[[ Dataset extract, beginning ]]
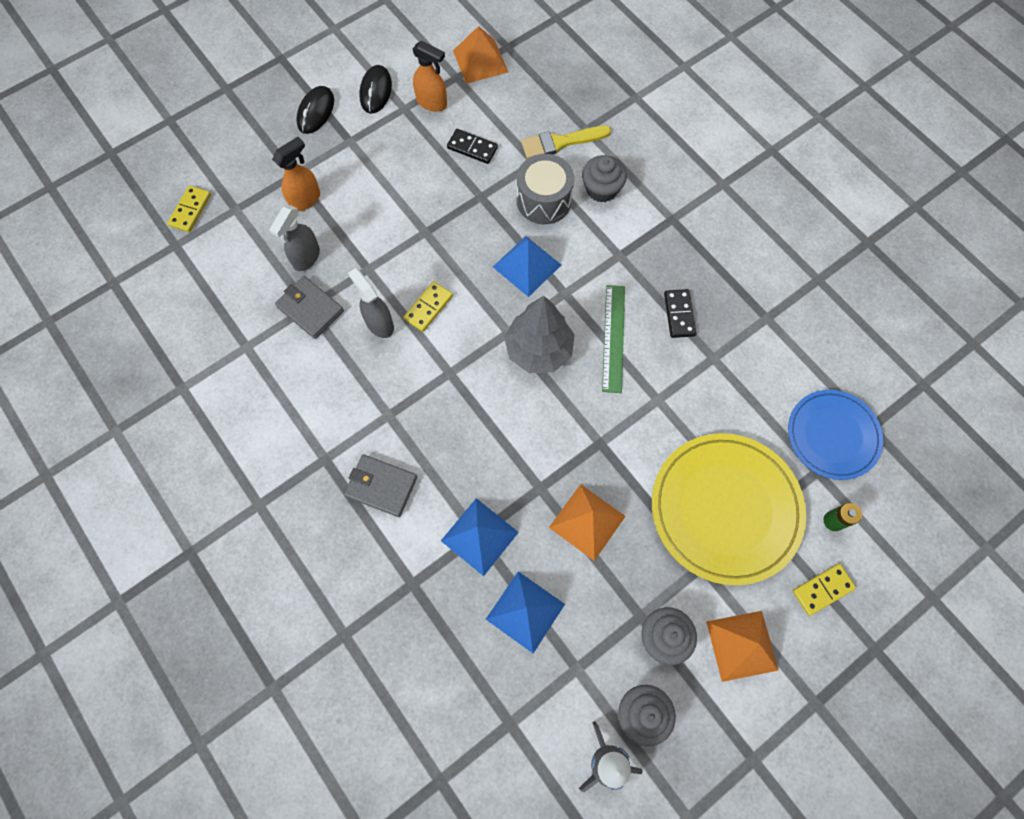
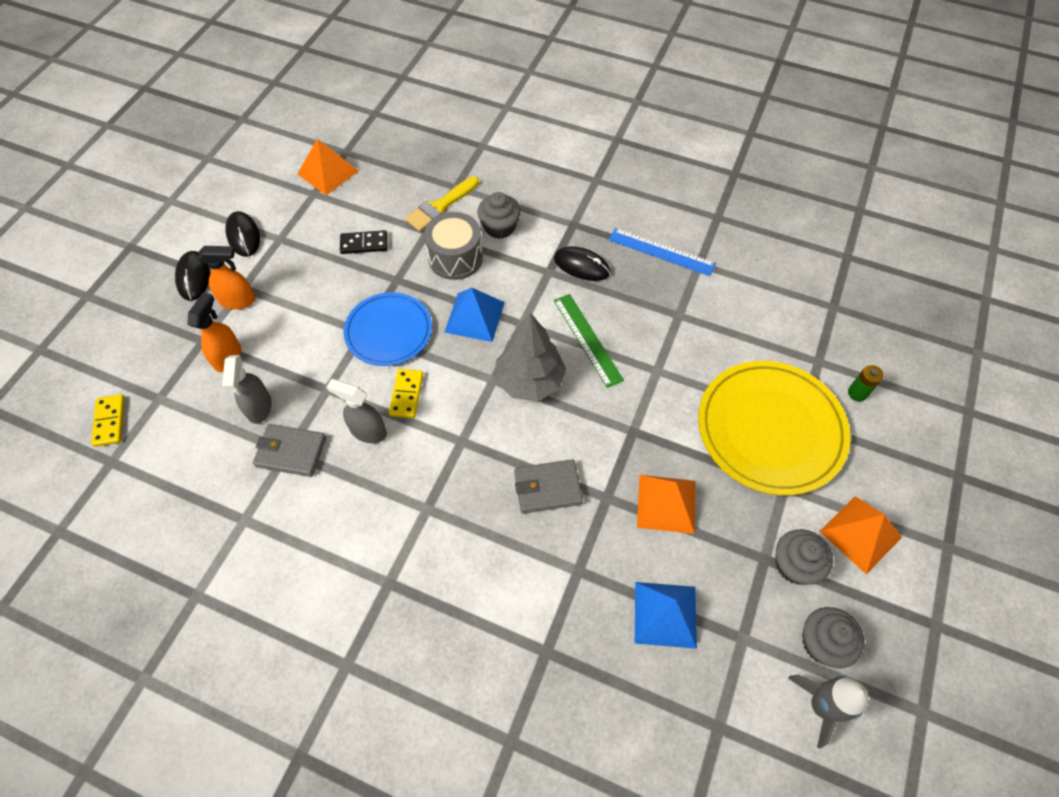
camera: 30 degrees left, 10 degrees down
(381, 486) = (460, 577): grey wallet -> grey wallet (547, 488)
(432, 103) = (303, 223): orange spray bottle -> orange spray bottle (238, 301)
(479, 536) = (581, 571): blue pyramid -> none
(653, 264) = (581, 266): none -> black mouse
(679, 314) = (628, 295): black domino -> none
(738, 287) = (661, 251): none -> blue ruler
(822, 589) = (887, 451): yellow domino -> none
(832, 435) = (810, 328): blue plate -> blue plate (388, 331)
[[ Dataset extract, end ]]
[[ Dataset extract, beginning ]]
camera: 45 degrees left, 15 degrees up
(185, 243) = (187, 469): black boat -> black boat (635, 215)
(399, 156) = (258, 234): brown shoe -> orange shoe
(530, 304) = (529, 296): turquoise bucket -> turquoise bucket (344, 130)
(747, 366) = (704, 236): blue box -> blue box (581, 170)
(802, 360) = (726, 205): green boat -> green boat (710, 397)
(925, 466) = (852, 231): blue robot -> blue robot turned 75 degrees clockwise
[[ Dataset extract, end ]]
[[ Dataset extract, beginning ]]
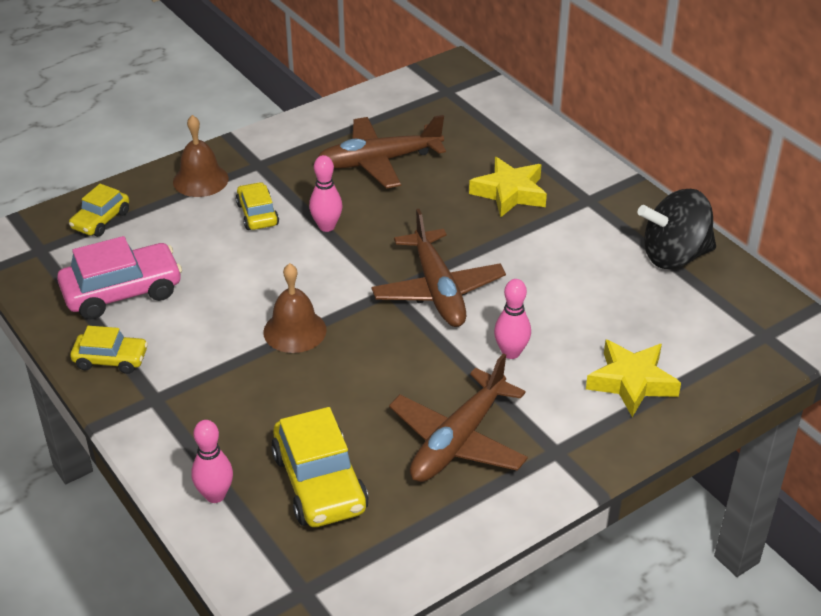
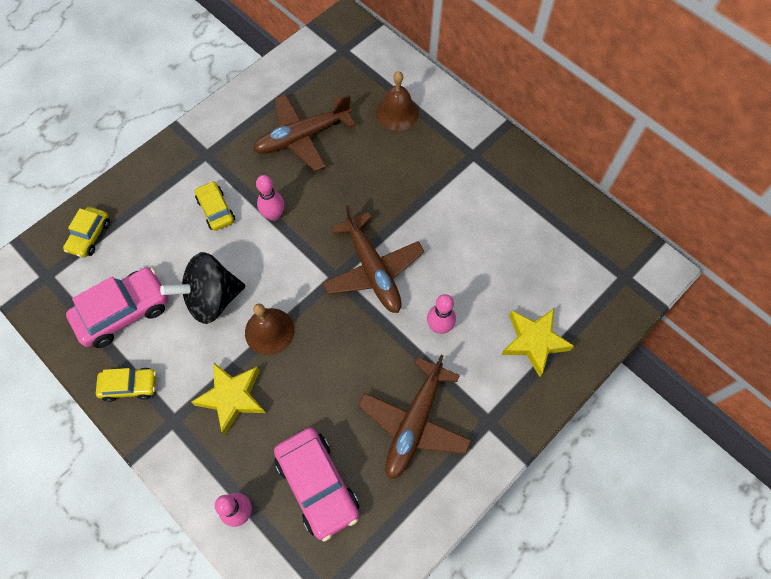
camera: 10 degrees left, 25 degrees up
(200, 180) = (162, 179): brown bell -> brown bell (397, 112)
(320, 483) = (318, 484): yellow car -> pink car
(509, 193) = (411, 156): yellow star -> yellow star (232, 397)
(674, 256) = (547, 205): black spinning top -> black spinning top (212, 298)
[[ Dataset extract, end ]]
Print, from the entries above, the line with "(185, 243) = (187, 469): black", the line with "(925, 466) = (852, 231): blue" and all lines between them, exactly and with nothing else.

Reply to the task
(185, 243) = (187, 469): black boat -> black boat (635, 215)
(399, 156) = (258, 234): brown shoe -> orange shoe
(530, 304) = (529, 296): turquoise bucket -> turquoise bucket (344, 130)
(747, 366) = (704, 236): blue box -> blue box (581, 170)
(802, 360) = (726, 205): green boat -> green boat (710, 397)
(925, 466) = (852, 231): blue robot -> blue robot turned 75 degrees clockwise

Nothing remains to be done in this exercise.